> **What is being asked**:
Check each line of the data for "moved", and copy the ones that have it.
[Stored data — start]
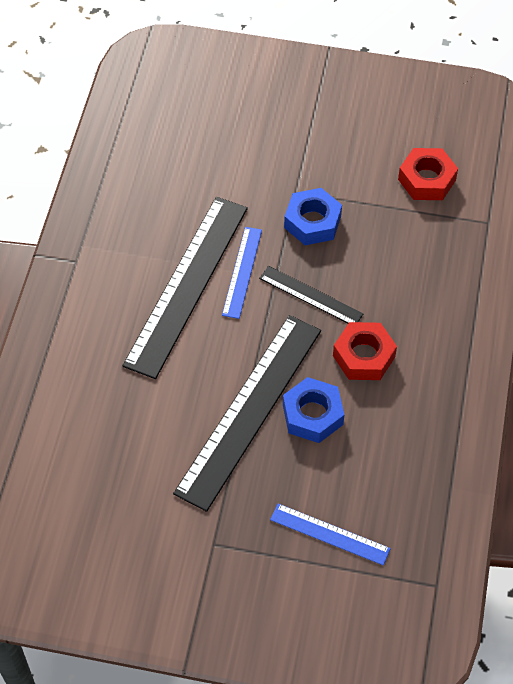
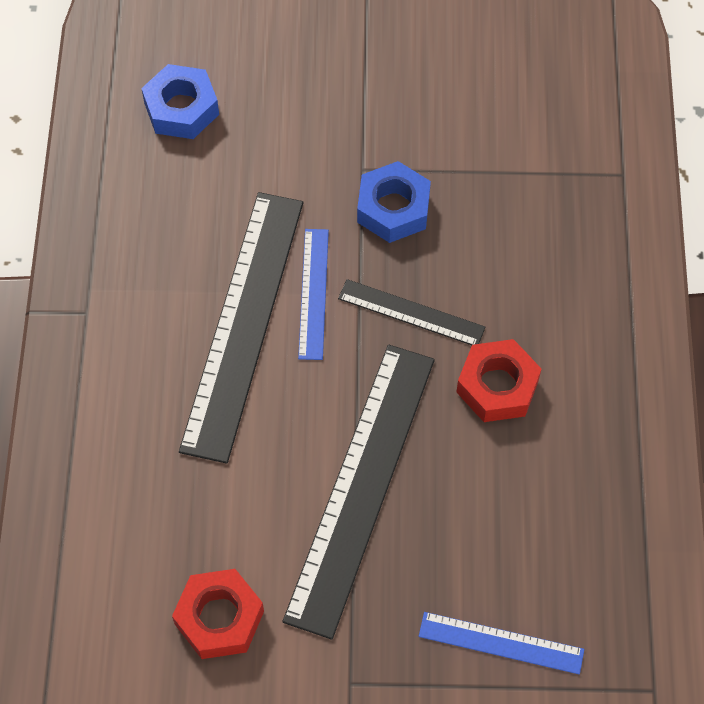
camera: 10 degrees left, 5 degrees up
blue nut [283,377,344,443] -> blue nut moved to [141,64,219,139]
red nut [398,148,458,200] -> red nut moved to [172,569,264,659]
[Stored data — finish]
> **Solution for this task**:
blue nut [283,377,344,443] -> blue nut moved to [141,64,219,139]
red nut [398,148,458,200] -> red nut moved to [172,569,264,659]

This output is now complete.